### TASK
Gather every line in the rows below that contains the string "kern". Case counts, so match capital and lowercase letters precisely.

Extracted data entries
======
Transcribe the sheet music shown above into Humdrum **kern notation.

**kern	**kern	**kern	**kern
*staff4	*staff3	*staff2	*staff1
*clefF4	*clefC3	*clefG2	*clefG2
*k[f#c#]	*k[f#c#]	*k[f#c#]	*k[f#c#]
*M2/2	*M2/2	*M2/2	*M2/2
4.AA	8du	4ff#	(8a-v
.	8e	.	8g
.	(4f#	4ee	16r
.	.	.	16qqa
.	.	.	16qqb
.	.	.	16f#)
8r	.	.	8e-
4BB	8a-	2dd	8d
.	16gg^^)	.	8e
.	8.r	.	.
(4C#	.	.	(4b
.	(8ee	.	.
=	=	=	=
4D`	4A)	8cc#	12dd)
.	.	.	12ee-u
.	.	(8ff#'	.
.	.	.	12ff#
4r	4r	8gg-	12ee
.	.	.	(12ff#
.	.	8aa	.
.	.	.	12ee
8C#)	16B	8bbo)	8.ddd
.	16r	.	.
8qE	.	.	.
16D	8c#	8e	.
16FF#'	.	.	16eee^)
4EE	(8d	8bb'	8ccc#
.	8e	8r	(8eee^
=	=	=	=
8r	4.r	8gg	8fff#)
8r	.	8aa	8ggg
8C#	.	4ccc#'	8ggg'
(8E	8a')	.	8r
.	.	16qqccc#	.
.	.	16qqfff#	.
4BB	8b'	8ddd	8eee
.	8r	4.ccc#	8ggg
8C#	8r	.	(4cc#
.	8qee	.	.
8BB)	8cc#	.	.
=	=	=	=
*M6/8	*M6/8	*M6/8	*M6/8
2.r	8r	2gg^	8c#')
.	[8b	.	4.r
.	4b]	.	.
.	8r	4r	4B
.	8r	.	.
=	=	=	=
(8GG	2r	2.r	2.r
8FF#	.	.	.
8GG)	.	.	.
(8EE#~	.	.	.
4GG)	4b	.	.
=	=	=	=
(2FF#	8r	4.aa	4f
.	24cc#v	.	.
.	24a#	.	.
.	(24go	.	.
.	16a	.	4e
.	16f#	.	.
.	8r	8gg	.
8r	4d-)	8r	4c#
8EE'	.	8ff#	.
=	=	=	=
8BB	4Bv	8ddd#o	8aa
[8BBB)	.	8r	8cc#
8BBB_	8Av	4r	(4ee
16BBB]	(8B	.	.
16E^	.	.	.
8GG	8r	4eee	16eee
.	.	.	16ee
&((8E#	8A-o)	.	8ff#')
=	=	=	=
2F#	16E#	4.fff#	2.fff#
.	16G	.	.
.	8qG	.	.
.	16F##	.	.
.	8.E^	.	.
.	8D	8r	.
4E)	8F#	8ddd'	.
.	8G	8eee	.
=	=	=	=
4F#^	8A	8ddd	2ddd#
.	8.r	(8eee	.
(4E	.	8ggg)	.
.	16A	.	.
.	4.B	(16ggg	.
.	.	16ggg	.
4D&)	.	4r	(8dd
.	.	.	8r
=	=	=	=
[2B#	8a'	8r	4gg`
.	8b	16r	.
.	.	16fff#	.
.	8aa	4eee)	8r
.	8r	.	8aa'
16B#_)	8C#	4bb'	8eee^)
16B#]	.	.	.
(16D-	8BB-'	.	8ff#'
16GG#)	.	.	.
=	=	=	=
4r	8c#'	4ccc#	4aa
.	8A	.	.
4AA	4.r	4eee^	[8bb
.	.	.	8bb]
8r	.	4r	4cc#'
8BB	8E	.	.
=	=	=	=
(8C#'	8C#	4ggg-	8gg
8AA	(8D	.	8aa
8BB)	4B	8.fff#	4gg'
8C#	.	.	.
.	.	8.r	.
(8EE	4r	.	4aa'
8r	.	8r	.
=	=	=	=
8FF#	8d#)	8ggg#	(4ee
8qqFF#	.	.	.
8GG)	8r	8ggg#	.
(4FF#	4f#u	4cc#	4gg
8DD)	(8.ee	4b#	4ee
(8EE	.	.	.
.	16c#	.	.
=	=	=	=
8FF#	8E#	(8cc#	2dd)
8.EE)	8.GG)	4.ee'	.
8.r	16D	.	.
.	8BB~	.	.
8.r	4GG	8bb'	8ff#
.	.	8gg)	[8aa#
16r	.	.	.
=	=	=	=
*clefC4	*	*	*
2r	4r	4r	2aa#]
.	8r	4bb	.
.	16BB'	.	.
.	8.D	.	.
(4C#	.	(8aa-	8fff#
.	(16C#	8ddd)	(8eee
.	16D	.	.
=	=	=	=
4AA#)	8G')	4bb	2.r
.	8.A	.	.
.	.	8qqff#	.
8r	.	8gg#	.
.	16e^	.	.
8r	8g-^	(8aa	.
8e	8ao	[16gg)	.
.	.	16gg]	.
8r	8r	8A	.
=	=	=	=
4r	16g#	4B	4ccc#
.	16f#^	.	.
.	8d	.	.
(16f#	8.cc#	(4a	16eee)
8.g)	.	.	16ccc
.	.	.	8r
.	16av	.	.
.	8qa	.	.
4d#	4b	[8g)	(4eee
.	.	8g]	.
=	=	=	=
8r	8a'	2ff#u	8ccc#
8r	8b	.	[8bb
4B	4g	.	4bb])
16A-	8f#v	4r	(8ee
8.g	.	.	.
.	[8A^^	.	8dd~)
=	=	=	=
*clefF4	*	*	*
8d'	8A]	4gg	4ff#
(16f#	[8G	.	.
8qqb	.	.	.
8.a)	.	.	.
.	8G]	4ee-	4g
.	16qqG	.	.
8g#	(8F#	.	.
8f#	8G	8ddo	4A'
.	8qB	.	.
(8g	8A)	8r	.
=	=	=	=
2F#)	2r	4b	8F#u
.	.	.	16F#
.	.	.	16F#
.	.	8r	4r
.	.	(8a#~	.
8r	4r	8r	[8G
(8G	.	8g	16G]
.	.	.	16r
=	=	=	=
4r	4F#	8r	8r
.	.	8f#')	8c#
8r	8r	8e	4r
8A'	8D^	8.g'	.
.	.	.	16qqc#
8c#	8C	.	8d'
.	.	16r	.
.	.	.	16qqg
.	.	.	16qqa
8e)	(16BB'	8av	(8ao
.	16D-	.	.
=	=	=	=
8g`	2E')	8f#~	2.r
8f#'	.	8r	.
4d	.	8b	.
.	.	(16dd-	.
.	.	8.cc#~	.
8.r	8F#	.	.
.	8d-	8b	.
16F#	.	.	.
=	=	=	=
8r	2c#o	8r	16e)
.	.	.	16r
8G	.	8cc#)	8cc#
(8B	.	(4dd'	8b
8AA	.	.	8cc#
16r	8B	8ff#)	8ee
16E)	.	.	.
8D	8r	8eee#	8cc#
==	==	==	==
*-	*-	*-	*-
======
### EXERCISE RESPONSE
Transcribe the sheet music shown above into Humdrum **kern notation.
**kern	**kern	**kern	**kern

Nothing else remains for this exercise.